# What you have to do
Transcribe exactly the lines from the one holding "IC4: MX1508 -> L9110S" to the end of the data below, including both of those lines and no others.

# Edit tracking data
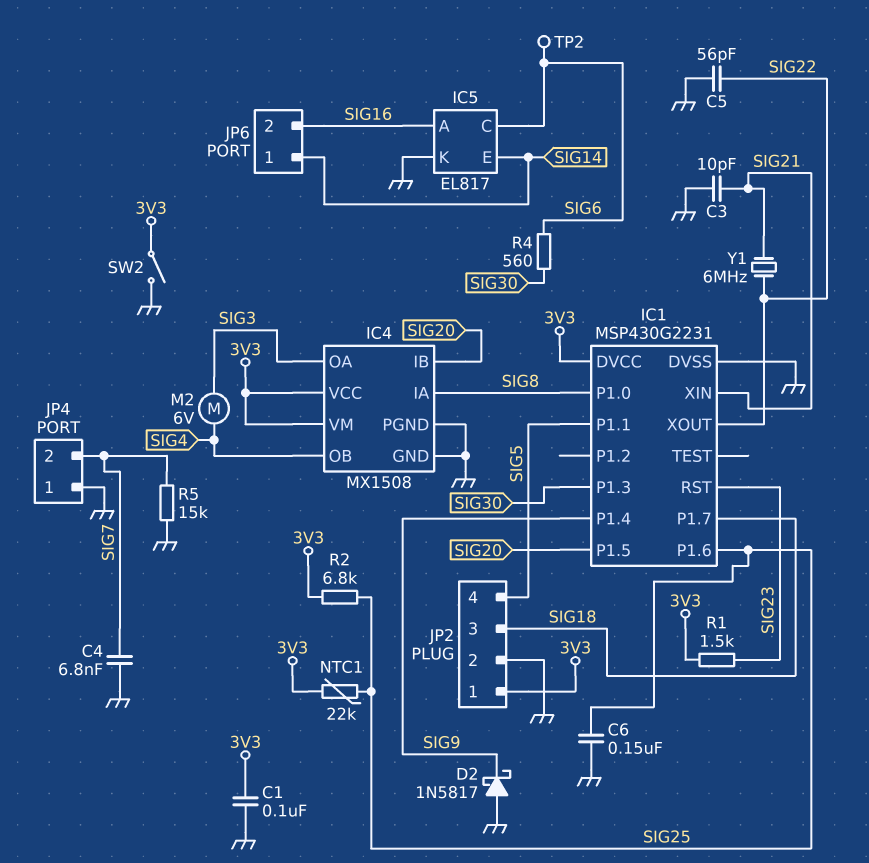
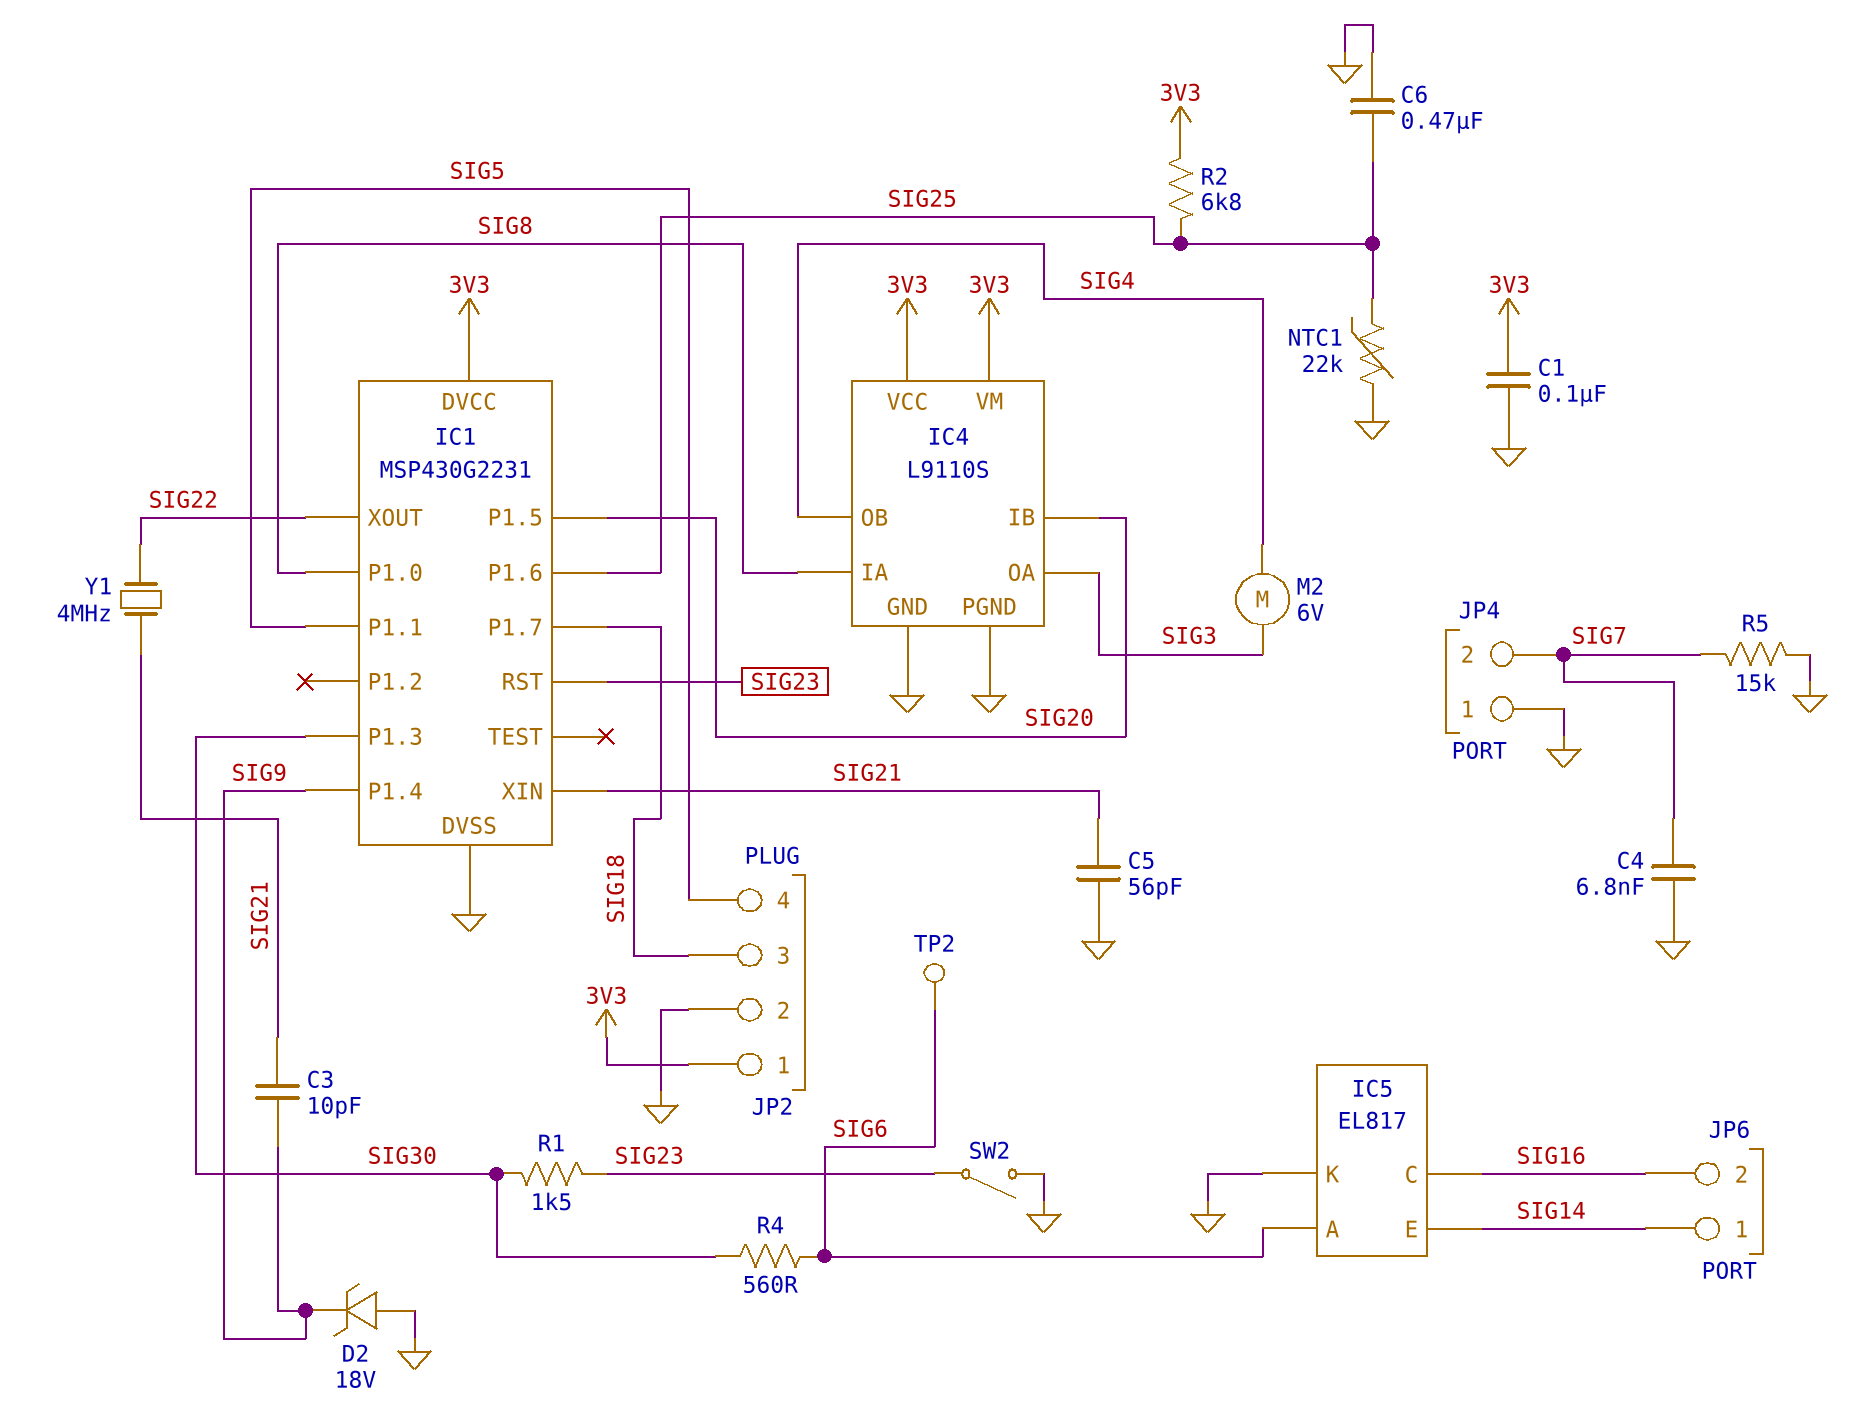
C3: 10pF (GND, SIG21) -> 10pF (SIG9, SIG21)
C5: 56pF (GND, SIG22) -> 56pF (GND, SIG21)
C6: 150nF (GND, SIG25) -> 470nF (GND, SIG25)
D2: schottky 1N5817 (A GND, K SIG9) -> zener 18V (A GND, K SIG9)
IC4: MX1508 -> L9110S
IC5 pin A: SIG16 -> SIG6
IC5 pin C: SIG6 -> SIG16
NTC1: 22k (3V3, SIG25) -> 22k (GND, SIG25)
R1: 1.5k (3V3, SIG23) -> 1.5k (SIG23, SIG30)
SW2: switch (3V3, GND) -> switch (GND, SIG23)
Y1: 6MHz (SIG21, SIG22) -> 4MHz (SIG21, SIG22)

# Answer to this task
IC4: MX1508 -> L9110S
IC5 pin A: SIG16 -> SIG6
IC5 pin C: SIG6 -> SIG16
NTC1: 22k (3V3, SIG25) -> 22k (GND, SIG25)
R1: 1.5k (3V3, SIG23) -> 1.5k (SIG23, SIG30)
SW2: switch (3V3, GND) -> switch (GND, SIG23)
Y1: 6MHz (SIG21, SIG22) -> 4MHz (SIG21, SIG22)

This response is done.